━━━ Data ━━━
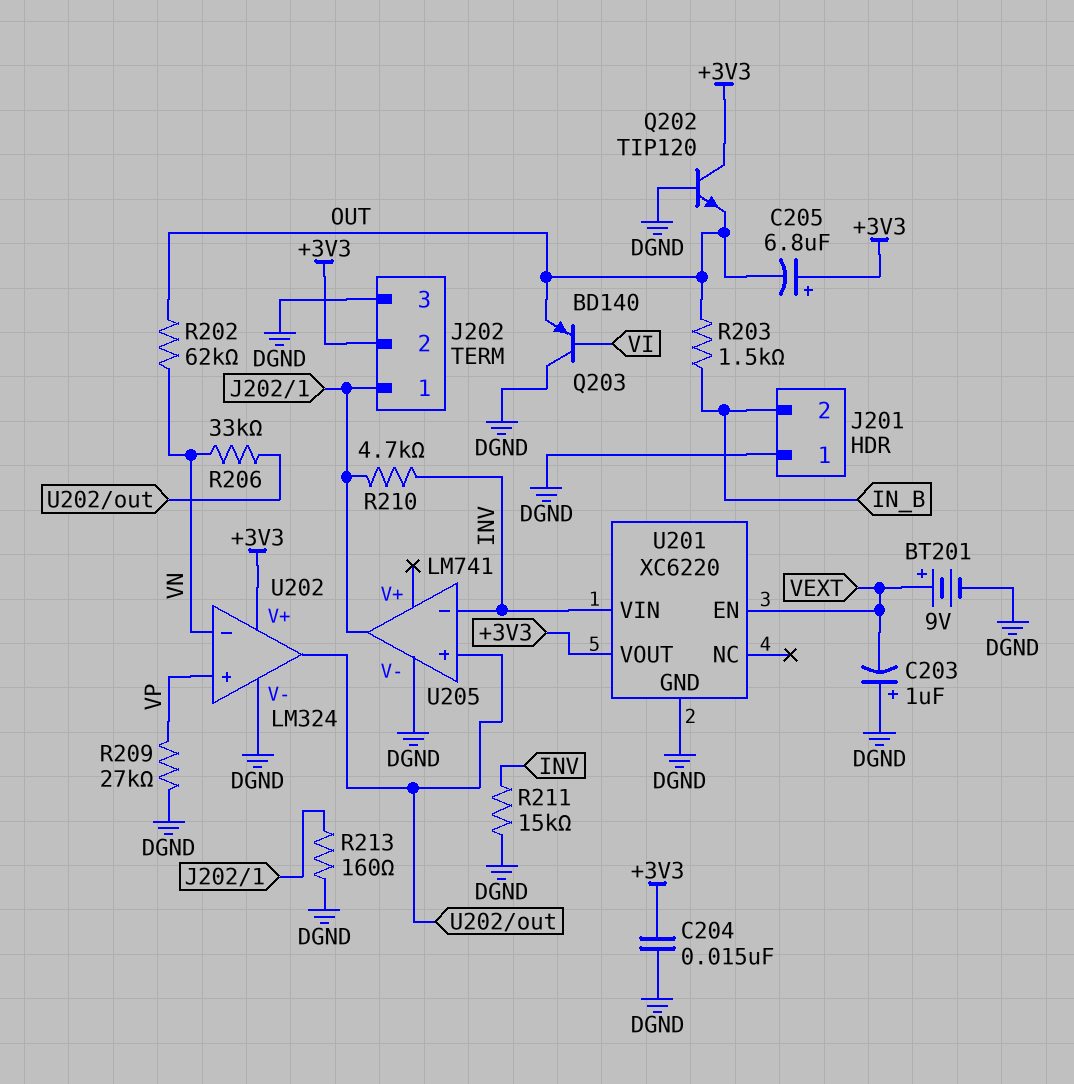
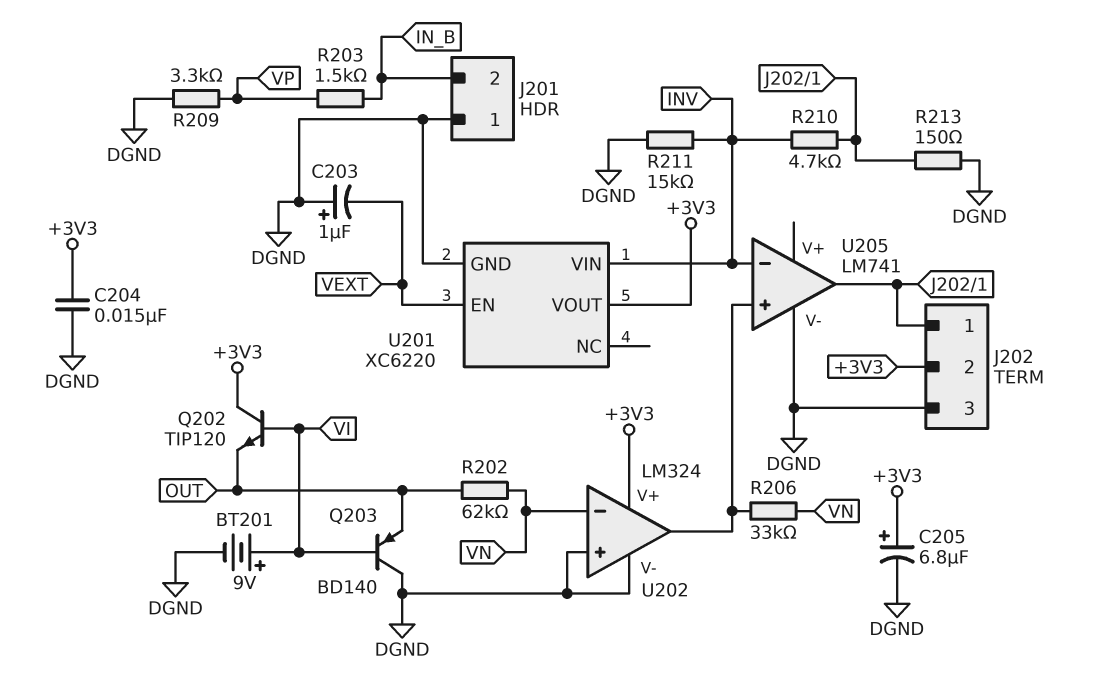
BT201: 9V (plus VEXT, minus DGND) -> 9V (plus VI, minus DGND)
C205: 6.8uF (plus +3V3, minus OUT) -> 6.8uF (plus +3V3, minus DGND)
Q202: NPN TIP120 (B DGND, C +3V3, E OUT) -> NPN TIP120 (B VI, C +3V3, E OUT)
R203: 1.5k (IN_B, OUT) -> 1.5k (IN_B, VP)
R209: 27k (DGND, VP) -> 3.3k (DGND, VP)
R213: 160 (DGND, J202/1) -> 150 (DGND, J202/1)
U202 pin in+: VP -> DGND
━━━
Activity: Which of the lines above hold the string "plus"? Pick each of them out.

Answer box:
BT201: 9V (plus VEXT, minus DGND) -> 9V (plus VI, minus DGND)
C205: 6.8uF (plus +3V3, minus OUT) -> 6.8uF (plus +3V3, minus DGND)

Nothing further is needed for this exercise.